*What to work on:*
All lines from the one containing "Trace the roads" through the final line of the entries are to be written out verbatim; no other line is to be included.

*Stored entries:*
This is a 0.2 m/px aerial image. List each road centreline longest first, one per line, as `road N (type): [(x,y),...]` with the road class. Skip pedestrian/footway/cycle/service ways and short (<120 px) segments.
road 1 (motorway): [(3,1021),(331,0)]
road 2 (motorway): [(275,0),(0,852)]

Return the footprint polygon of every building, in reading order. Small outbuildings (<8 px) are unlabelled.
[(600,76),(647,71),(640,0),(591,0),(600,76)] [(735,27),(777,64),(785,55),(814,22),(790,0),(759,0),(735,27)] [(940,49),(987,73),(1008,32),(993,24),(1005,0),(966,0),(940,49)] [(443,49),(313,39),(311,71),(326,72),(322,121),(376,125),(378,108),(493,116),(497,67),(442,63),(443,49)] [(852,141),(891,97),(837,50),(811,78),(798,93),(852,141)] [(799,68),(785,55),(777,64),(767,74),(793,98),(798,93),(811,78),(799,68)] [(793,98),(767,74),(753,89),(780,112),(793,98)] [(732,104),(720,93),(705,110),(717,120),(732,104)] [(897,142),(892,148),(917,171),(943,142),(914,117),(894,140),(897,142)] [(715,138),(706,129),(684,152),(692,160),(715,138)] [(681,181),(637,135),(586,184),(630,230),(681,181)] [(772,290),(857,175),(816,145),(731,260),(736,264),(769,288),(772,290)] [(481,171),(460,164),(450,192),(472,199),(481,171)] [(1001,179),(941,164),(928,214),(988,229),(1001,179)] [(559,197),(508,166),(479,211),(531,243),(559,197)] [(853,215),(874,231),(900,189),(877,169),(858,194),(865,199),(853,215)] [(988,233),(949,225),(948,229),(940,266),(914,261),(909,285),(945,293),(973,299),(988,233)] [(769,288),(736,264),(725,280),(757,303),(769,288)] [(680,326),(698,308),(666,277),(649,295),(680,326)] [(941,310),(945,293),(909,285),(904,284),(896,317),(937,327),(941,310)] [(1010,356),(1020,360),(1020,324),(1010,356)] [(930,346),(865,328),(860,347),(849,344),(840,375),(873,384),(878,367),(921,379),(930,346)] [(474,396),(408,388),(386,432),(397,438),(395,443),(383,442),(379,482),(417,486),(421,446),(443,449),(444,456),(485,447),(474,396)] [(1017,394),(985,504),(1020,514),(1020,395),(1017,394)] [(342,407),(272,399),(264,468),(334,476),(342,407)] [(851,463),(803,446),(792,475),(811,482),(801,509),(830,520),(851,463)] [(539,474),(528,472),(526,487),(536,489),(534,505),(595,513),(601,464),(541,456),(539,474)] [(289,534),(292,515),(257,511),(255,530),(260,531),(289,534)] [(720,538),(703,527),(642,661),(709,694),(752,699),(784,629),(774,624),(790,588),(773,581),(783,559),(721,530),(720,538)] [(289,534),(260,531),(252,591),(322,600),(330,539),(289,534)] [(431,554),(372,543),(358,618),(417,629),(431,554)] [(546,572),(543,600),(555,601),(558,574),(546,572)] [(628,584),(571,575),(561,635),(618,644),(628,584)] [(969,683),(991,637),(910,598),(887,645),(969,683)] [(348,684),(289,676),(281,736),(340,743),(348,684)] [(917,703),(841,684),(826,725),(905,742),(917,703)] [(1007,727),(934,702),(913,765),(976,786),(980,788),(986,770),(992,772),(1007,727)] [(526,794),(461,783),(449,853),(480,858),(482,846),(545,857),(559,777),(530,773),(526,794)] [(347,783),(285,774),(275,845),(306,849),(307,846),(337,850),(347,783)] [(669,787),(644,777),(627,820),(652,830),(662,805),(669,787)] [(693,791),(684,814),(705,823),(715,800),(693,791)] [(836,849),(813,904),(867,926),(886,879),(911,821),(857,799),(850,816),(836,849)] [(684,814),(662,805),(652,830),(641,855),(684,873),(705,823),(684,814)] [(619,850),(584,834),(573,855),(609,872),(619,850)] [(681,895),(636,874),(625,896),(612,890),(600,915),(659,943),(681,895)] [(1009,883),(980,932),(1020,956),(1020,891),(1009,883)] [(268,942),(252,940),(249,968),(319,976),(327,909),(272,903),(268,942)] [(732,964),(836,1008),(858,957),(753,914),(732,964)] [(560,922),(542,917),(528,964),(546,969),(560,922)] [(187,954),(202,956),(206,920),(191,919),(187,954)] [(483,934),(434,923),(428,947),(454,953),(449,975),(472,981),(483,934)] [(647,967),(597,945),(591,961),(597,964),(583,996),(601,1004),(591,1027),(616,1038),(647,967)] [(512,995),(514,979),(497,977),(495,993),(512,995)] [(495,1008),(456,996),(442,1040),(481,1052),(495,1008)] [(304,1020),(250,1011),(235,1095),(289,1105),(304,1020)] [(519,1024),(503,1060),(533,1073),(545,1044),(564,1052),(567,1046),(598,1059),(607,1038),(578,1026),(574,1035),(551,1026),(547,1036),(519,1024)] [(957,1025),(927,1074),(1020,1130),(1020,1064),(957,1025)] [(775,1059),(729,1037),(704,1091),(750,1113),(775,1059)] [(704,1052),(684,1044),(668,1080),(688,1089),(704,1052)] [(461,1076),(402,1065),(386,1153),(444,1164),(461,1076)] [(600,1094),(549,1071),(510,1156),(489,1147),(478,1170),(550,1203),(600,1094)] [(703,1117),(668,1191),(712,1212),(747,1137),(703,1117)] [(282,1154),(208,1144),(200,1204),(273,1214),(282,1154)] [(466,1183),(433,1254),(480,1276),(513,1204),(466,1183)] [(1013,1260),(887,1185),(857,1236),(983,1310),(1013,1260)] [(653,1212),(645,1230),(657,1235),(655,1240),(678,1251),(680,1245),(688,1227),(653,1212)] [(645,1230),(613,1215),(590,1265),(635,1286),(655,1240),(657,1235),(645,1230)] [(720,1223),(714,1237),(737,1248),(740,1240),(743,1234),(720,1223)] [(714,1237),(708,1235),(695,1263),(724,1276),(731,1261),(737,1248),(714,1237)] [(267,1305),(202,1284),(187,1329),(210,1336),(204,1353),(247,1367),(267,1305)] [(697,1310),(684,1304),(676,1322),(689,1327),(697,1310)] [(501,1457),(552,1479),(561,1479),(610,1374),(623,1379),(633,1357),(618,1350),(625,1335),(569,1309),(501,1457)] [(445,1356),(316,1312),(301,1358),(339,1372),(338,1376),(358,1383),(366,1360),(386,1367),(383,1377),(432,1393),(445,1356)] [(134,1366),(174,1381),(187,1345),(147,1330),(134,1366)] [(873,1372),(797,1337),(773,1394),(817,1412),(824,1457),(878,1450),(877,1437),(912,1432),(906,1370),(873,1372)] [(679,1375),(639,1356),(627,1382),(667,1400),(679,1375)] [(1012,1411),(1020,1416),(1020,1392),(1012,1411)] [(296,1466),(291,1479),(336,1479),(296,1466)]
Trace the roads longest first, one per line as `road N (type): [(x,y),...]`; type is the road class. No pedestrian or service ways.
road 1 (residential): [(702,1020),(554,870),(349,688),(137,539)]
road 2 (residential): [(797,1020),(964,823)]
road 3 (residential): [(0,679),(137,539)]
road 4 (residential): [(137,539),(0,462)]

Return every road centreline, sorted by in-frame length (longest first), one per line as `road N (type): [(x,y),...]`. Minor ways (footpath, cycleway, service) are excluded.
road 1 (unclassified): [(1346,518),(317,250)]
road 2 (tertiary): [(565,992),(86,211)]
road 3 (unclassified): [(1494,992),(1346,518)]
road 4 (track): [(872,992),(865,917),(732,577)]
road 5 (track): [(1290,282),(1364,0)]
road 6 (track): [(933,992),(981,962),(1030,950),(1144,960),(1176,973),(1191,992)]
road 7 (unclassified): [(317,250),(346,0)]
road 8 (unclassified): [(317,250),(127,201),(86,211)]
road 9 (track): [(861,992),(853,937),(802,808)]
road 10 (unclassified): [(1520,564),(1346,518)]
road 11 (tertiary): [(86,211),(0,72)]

*Output below:*
Trace the roads longest first, one per line as `road N (type): [(x,y),...]`; type is the road class. No pedestrian or service ways.
road 1 (residential): [(702,1020),(554,870),(349,688),(137,539)]
road 2 (residential): [(797,1020),(964,823)]
road 3 (residential): [(0,679),(137,539)]
road 4 (residential): [(137,539),(0,462)]

Return every road centreline, sorted by in-frame length (longest first), one per line as `road N (type): [(x,y),...]`. Minor ways (footpath, cycleway, service) are excluded.
road 1 (unclassified): [(1346,518),(317,250)]
road 2 (tertiary): [(565,992),(86,211)]
road 3 (unclassified): [(1494,992),(1346,518)]
road 4 (track): [(872,992),(865,917),(732,577)]
road 5 (track): [(1290,282),(1364,0)]
road 6 (track): [(933,992),(981,962),(1030,950),(1144,960),(1176,973),(1191,992)]
road 7 (unclassified): [(317,250),(346,0)]
road 8 (unclassified): [(317,250),(127,201),(86,211)]
road 9 (track): [(861,992),(853,937),(802,808)]
road 10 (unclassified): [(1520,564),(1346,518)]
road 11 (tertiary): [(86,211),(0,72)]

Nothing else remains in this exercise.